> **About this task**
Your task is to give the number of lines below that contain "purple". Give no other text.

Records excerpted from a collection
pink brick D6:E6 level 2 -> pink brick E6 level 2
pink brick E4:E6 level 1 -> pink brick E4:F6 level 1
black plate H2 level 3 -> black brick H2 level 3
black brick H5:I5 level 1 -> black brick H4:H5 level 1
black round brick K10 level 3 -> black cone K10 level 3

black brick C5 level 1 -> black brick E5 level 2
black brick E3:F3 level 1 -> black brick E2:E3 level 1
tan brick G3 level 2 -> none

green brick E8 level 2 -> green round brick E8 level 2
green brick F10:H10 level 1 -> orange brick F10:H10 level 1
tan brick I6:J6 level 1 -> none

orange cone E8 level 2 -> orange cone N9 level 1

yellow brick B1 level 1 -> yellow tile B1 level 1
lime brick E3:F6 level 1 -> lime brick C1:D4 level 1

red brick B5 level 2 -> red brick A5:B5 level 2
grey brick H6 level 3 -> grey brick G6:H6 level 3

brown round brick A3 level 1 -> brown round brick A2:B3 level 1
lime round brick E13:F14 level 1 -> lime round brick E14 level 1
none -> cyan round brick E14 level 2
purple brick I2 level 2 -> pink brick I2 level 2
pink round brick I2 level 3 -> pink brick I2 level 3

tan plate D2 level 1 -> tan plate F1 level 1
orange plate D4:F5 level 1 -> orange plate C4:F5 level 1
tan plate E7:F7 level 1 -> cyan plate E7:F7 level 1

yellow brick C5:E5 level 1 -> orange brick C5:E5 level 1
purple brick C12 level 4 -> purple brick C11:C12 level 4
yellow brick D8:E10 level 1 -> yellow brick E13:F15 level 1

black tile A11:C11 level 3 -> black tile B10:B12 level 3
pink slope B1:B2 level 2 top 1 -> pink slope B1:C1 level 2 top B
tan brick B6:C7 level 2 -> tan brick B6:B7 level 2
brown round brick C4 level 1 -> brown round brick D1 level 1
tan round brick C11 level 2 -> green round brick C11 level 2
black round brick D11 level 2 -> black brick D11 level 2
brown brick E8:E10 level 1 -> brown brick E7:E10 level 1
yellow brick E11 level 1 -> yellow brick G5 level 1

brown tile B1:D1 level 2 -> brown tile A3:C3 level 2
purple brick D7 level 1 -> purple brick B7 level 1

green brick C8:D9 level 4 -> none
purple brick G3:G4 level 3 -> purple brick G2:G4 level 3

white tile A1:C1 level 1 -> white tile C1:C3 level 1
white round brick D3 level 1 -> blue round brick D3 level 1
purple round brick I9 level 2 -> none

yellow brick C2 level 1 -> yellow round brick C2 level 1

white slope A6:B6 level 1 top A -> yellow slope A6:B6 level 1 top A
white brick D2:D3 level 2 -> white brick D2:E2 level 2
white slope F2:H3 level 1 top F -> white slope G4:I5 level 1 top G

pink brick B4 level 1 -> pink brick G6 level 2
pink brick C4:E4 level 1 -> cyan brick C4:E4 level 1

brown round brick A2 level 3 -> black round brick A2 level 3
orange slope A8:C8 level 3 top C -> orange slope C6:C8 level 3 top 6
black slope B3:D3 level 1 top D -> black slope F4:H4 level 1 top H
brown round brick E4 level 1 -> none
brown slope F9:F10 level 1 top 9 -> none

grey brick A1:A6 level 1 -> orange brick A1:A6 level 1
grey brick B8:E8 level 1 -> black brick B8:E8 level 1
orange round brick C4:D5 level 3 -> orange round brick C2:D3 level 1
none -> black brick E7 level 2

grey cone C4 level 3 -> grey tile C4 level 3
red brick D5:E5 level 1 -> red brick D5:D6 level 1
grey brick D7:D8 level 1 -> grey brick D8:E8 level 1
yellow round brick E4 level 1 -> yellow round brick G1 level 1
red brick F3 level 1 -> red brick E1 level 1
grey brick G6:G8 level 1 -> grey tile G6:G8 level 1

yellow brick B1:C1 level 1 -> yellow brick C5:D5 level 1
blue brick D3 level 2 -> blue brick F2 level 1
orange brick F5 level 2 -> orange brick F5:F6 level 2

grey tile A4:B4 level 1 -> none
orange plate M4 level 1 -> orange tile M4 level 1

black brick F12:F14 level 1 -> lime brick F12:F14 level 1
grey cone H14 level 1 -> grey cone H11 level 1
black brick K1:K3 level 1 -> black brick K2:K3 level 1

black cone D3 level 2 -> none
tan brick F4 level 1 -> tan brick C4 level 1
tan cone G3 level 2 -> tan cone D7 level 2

> **Output below**
5